TASK DETAILS:
In the entries below, find each line with the word "grey" and pull it out.

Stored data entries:
################

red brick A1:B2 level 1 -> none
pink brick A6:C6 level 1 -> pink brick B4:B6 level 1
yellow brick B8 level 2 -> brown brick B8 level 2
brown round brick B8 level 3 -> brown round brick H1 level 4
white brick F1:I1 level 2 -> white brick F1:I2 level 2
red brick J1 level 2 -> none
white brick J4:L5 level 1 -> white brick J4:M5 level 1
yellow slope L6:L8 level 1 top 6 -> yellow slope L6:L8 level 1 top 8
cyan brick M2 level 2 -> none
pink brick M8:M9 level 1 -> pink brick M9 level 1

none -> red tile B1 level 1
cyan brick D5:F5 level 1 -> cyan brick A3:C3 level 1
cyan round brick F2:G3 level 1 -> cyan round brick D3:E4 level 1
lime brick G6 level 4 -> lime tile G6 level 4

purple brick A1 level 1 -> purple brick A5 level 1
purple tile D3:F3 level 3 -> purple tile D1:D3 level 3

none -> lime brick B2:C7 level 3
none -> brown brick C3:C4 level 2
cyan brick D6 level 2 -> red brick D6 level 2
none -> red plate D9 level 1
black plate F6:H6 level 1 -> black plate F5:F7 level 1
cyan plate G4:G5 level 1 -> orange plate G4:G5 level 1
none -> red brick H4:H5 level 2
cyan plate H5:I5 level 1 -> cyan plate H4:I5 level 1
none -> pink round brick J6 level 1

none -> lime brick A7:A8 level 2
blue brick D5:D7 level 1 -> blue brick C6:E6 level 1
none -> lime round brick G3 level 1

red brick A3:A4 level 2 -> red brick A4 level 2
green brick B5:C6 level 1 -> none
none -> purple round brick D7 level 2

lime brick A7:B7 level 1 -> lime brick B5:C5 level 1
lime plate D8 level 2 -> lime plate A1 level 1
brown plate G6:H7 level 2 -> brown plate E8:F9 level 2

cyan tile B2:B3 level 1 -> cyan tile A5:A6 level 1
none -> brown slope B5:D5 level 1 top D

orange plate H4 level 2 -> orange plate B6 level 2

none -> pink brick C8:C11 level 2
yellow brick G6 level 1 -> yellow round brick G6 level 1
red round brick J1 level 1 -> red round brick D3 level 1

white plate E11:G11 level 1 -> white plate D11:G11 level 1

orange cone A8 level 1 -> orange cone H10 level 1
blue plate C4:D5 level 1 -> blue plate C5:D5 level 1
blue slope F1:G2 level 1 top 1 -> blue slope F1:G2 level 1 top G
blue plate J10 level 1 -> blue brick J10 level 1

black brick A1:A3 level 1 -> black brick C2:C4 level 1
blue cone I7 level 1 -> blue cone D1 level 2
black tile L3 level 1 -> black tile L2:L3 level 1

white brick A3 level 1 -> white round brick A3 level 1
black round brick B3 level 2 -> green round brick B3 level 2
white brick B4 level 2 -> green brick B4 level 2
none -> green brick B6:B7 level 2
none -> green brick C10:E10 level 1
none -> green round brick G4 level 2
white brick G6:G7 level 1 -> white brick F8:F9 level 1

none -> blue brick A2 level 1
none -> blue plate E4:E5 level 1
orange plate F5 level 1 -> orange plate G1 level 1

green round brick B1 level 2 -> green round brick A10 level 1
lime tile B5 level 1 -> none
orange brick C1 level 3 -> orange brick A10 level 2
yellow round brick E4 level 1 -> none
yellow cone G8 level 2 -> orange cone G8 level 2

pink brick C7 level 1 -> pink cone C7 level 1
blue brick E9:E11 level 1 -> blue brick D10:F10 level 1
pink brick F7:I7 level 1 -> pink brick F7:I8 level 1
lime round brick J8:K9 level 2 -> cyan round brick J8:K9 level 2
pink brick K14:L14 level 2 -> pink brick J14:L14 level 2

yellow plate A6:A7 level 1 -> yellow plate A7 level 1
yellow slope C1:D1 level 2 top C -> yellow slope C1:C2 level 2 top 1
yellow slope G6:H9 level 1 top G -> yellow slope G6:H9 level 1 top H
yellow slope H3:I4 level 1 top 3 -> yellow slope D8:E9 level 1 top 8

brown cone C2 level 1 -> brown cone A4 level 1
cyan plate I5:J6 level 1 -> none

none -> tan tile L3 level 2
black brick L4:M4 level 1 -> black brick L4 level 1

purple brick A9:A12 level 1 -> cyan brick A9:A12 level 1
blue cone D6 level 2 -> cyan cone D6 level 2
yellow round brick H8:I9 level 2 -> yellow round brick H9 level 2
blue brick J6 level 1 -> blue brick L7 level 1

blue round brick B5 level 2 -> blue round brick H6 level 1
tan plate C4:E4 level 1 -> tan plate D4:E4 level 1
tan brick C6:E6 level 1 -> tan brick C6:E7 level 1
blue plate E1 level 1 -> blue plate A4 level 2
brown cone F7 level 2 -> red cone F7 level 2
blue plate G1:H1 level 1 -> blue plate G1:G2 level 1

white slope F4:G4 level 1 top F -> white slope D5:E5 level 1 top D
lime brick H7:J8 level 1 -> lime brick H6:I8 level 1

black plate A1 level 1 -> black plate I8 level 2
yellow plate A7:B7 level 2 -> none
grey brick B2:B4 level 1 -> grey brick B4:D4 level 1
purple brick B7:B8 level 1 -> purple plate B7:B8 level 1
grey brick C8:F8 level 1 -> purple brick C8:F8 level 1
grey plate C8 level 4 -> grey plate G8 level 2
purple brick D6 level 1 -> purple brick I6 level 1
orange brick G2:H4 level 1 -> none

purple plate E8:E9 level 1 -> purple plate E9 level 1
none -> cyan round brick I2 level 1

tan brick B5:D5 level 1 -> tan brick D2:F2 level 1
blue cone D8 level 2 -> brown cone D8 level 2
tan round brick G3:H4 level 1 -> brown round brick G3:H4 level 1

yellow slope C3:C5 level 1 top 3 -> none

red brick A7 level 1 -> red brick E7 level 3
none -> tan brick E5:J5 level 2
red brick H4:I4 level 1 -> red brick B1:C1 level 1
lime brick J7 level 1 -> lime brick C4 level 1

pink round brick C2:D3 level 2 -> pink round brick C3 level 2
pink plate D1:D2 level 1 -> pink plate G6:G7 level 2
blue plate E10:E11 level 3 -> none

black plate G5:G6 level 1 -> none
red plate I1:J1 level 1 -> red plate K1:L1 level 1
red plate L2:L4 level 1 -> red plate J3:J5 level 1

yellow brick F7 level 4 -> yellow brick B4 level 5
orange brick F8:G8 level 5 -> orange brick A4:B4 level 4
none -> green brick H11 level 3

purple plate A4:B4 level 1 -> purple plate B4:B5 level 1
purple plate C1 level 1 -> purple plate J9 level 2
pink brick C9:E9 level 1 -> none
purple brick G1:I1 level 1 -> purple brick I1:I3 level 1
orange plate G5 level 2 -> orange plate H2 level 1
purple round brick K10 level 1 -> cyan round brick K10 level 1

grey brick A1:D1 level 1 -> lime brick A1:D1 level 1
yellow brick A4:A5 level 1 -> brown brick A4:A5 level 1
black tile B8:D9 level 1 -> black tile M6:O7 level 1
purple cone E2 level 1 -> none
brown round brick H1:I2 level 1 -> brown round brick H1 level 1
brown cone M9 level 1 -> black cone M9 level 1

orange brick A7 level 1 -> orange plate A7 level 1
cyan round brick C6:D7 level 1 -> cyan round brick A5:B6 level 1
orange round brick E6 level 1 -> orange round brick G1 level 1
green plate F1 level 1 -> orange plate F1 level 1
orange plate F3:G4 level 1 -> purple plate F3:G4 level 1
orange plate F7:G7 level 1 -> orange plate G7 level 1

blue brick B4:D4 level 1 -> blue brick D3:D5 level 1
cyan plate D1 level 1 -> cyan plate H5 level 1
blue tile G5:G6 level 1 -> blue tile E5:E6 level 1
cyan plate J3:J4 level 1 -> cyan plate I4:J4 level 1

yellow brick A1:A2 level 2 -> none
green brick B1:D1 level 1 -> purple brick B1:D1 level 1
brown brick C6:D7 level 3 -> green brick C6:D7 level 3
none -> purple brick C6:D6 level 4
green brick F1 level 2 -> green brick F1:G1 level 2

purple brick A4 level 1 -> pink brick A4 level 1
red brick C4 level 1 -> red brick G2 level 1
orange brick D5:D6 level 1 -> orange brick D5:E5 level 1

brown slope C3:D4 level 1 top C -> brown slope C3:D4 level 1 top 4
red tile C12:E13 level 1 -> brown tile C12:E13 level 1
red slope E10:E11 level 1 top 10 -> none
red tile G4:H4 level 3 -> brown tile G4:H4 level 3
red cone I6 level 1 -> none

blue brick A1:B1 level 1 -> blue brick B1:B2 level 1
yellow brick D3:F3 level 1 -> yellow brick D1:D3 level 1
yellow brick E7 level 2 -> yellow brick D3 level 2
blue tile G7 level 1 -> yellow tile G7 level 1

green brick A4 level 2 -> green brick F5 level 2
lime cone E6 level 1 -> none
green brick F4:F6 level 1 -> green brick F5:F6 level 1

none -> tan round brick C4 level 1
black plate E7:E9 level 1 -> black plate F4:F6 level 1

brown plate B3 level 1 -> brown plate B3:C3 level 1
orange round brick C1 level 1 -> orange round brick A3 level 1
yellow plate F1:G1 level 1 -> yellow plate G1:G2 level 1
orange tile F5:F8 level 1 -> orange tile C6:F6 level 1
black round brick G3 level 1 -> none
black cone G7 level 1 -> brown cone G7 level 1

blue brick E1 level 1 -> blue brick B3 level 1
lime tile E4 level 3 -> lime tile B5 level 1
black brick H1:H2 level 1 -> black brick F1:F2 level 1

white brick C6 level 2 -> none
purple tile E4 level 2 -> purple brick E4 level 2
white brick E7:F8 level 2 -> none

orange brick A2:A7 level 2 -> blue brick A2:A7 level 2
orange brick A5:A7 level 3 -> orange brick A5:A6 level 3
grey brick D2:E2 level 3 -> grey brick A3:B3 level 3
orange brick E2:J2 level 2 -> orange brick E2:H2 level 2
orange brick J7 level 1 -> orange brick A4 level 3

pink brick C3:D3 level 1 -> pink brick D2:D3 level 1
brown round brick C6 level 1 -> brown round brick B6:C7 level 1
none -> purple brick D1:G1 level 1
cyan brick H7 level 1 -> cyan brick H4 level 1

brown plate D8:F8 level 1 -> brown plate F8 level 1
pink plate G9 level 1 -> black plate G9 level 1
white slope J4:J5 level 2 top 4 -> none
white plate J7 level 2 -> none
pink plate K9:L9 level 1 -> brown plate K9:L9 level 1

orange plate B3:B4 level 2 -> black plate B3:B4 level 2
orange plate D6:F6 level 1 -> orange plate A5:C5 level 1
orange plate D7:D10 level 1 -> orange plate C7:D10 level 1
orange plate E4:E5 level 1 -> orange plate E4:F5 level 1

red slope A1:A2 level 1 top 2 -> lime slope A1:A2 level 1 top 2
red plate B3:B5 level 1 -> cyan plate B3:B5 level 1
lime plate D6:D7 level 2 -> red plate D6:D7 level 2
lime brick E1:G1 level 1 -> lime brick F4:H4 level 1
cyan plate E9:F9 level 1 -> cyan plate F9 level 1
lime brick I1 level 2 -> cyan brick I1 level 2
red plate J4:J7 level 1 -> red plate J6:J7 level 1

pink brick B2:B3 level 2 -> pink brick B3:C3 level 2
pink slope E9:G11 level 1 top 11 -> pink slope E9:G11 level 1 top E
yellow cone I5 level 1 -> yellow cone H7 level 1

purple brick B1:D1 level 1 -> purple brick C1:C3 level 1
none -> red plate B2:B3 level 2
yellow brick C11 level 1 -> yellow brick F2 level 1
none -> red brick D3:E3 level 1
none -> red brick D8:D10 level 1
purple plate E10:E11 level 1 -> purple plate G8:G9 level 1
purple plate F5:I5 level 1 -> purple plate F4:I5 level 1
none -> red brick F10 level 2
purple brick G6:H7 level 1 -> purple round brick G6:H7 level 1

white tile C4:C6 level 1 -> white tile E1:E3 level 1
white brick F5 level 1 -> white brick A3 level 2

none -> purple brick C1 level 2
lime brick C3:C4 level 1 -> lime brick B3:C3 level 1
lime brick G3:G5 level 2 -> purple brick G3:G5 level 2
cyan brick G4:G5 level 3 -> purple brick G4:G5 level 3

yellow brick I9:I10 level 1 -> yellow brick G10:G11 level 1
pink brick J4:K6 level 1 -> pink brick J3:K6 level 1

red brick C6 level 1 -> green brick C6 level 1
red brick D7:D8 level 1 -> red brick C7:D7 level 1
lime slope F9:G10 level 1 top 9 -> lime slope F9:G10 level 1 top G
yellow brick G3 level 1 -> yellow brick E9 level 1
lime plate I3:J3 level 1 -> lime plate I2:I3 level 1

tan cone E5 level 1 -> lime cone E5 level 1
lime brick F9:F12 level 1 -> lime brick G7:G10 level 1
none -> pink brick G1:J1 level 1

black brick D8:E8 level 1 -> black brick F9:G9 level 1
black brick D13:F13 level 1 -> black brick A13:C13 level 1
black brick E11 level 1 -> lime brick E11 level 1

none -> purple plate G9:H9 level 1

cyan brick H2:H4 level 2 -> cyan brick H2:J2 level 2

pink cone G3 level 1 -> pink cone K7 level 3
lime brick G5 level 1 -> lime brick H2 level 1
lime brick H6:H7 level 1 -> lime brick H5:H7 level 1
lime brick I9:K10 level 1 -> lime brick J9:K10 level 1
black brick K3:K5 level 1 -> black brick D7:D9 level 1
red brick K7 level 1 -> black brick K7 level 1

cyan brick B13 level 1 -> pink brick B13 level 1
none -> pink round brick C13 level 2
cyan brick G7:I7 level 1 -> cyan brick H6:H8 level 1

################

RESPONSE FOR THIS EXERCISE:
grey brick B2:B4 level 1 -> grey brick B4:D4 level 1
grey brick C8:F8 level 1 -> purple brick C8:F8 level 1
grey plate C8 level 4 -> grey plate G8 level 2
grey brick A1:D1 level 1 -> lime brick A1:D1 level 1
grey brick D2:E2 level 3 -> grey brick A3:B3 level 3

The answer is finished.